The text of every record, exactly as given and with no pictures, should be your output.

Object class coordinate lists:
=== Begin Enclosure ===

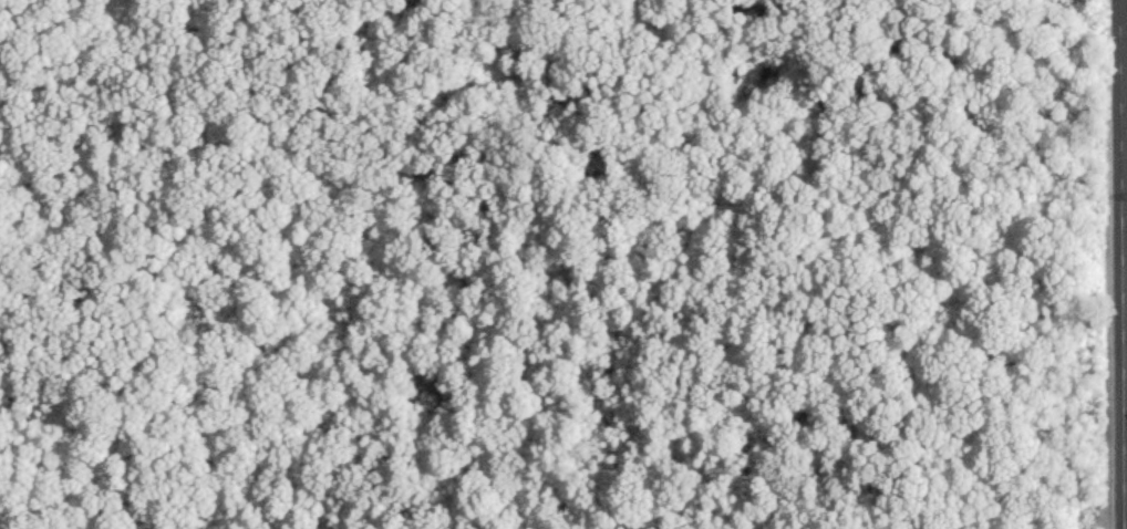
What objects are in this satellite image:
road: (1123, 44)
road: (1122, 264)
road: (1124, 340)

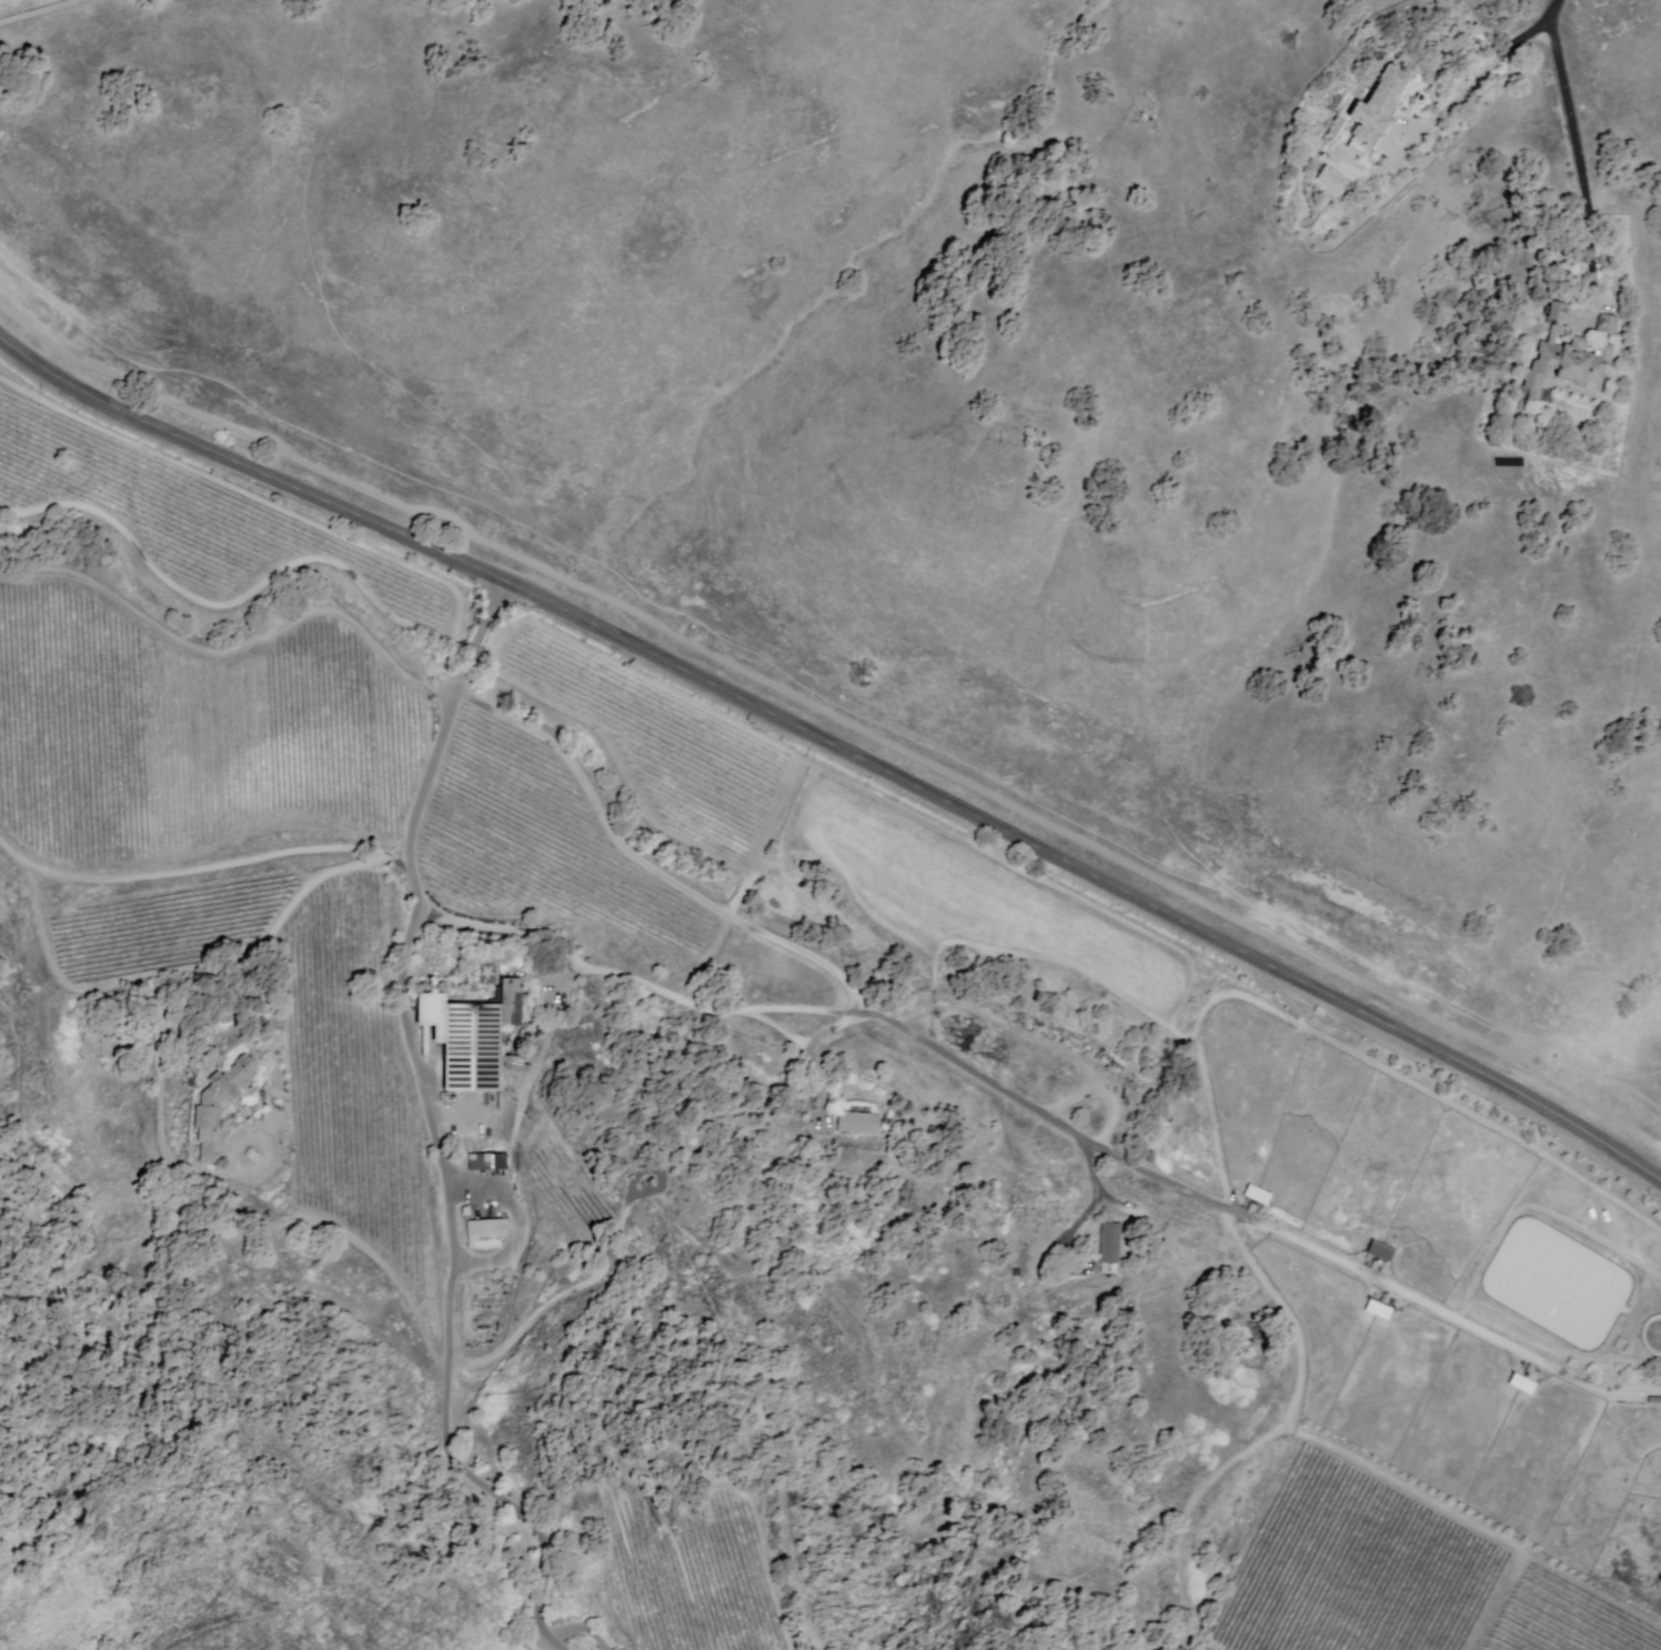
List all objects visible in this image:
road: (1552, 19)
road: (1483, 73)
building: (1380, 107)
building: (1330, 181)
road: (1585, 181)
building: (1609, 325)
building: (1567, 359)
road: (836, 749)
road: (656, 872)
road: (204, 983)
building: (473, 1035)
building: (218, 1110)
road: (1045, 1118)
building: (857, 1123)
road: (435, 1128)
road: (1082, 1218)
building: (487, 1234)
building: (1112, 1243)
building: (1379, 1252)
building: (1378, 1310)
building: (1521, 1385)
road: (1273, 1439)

=== End Enclosure ===

**Written reply:**
What objects are in this satellite image:
road: (1123, 44)
road: (1122, 264)
road: (1124, 340)

List all objects visible in this image:
road: (1552, 19)
road: (1483, 73)
building: (1380, 107)
building: (1330, 181)
road: (1585, 181)
building: (1609, 325)
building: (1567, 359)
road: (836, 749)
road: (656, 872)
road: (204, 983)
building: (473, 1035)
building: (218, 1110)
road: (1045, 1118)
building: (857, 1123)
road: (435, 1128)
road: (1082, 1218)
building: (487, 1234)
building: (1112, 1243)
building: (1379, 1252)
building: (1378, 1310)
building: (1521, 1385)
road: (1273, 1439)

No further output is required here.